===== DATA RECORDS =====

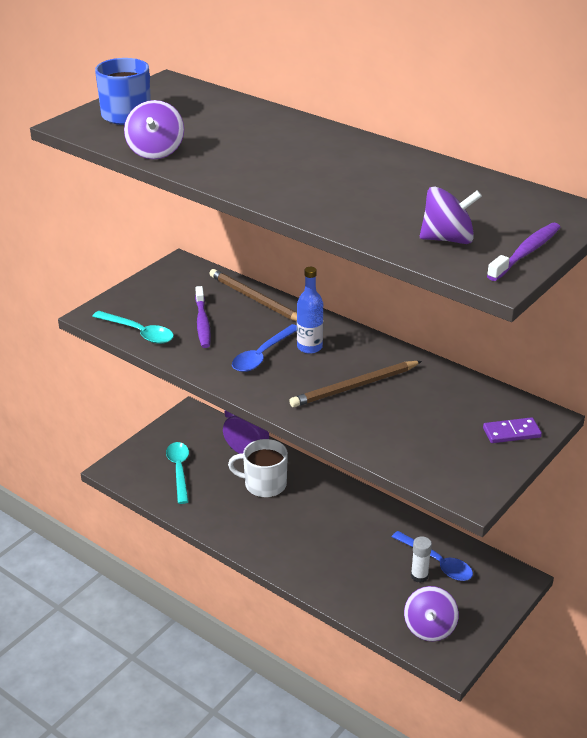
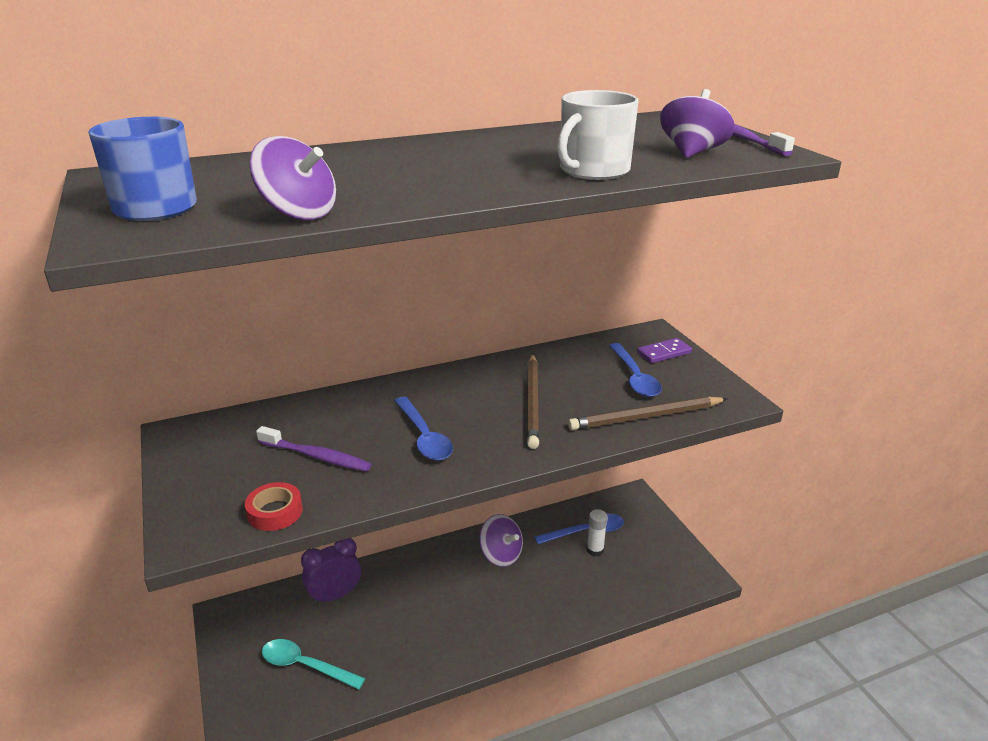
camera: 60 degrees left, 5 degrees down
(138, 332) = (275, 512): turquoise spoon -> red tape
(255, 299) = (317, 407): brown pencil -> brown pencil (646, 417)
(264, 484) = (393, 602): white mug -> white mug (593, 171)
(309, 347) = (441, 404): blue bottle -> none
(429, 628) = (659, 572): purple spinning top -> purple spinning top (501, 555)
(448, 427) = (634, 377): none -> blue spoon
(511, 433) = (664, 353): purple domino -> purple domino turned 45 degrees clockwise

=====

Copy every line above in which the string "blue" shows up.

(309, 347) = (441, 404): blue bottle -> none
(448, 427) = (634, 377): none -> blue spoon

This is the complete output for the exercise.